• Problem: Output the full listing below exactly, without the pictures.
[[ Exercise inputs open ]]
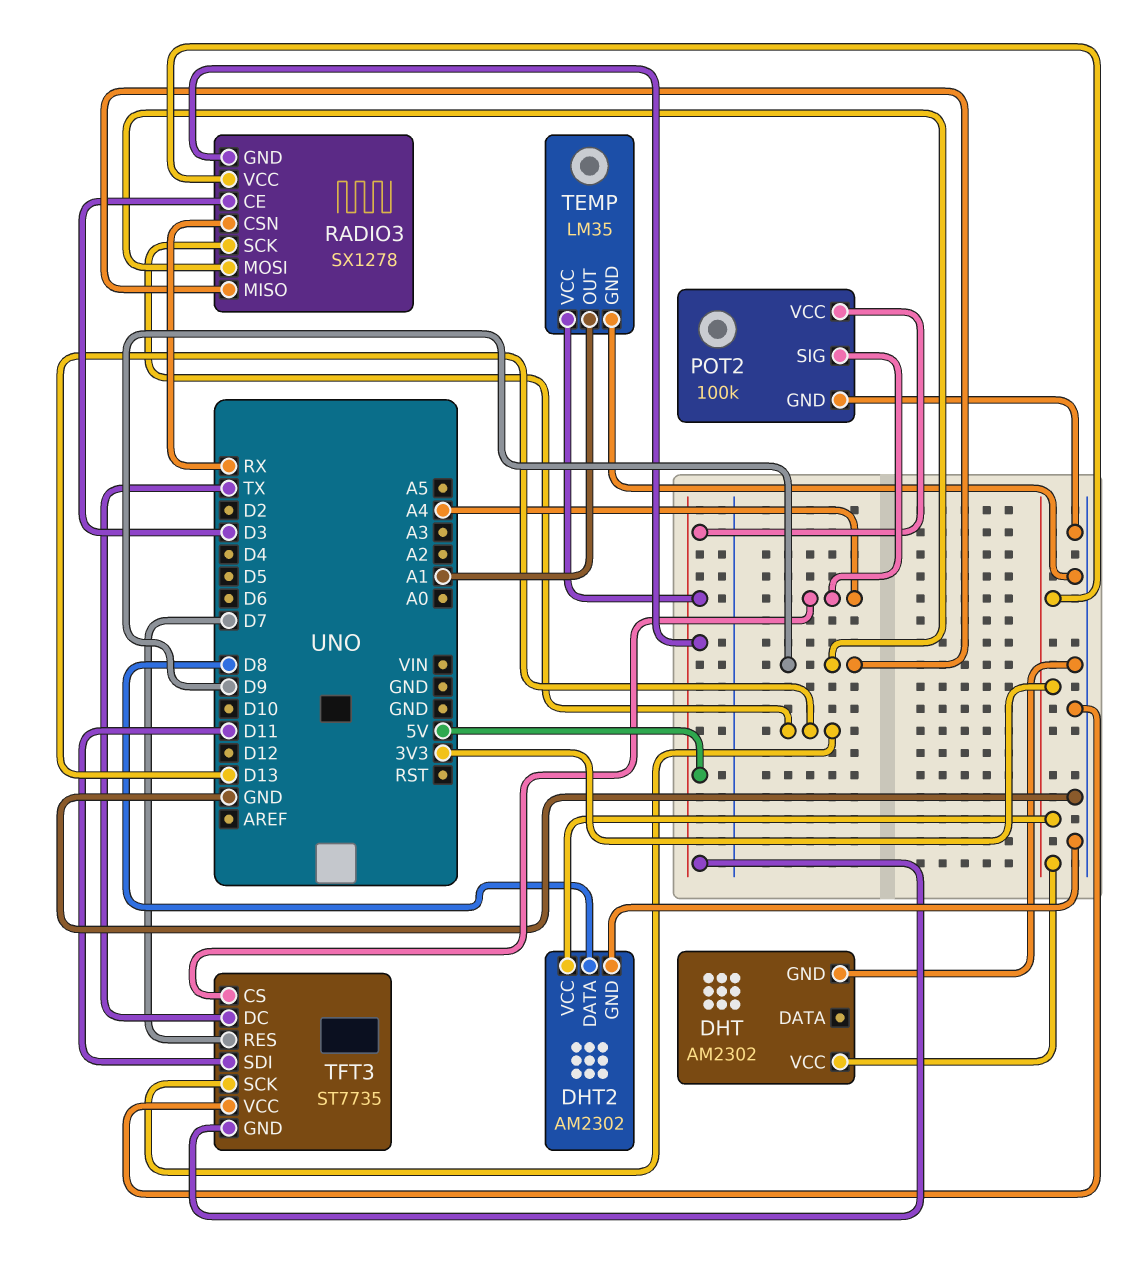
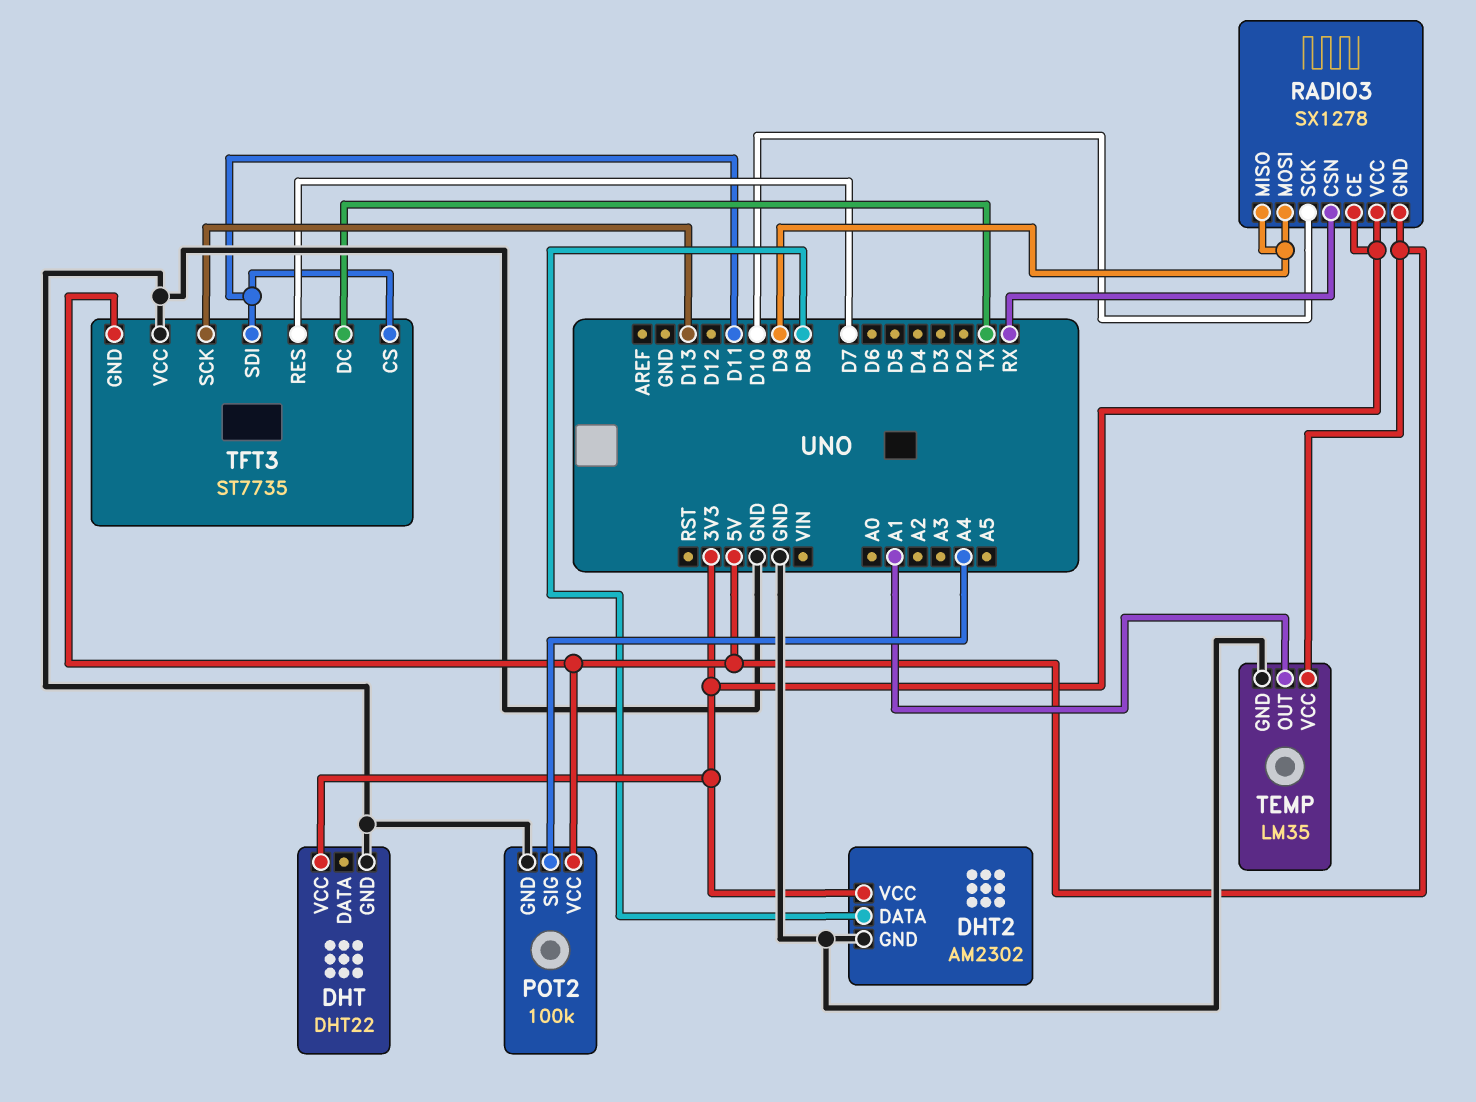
DHT: AM2302 -> DHT22
RADIO3 pin CE: D3 -> 3V3
RADIO3 pin SCK: D13 -> D10
TFT3 pin CS: A4 -> D11

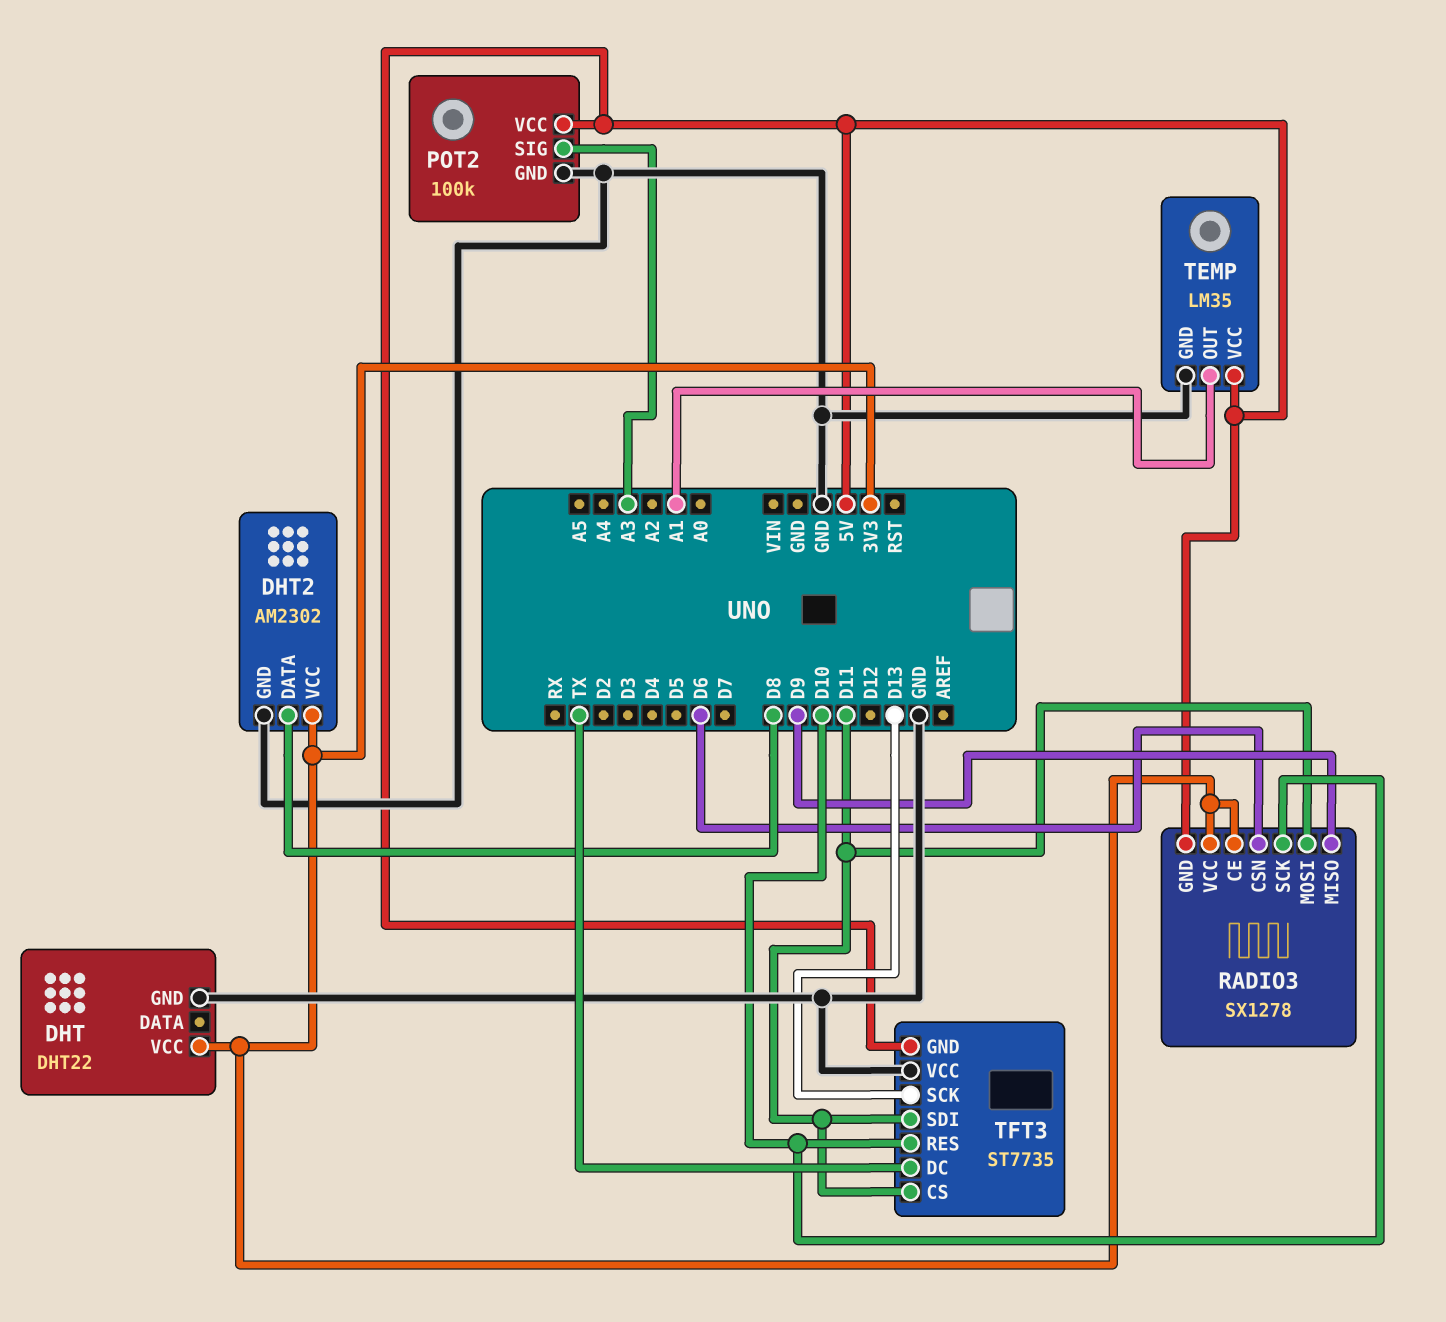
POT2 pin SIG: A4 -> A3
RADIO3 pin CSN: RX -> D6
RADIO3 pin MOSI: D9 -> D11
TFT3 pin RES: D7 -> D10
[[ Exercise inputs closed ]]
• Your solution:
DHT: AM2302 -> DHT22
RADIO3 pin CE: D3 -> 3V3
RADIO3 pin SCK: D13 -> D10
TFT3 pin CS: A4 -> D11

POT2 pin SIG: A4 -> A3
RADIO3 pin CSN: RX -> D6
RADIO3 pin MOSI: D9 -> D11
TFT3 pin RES: D7 -> D10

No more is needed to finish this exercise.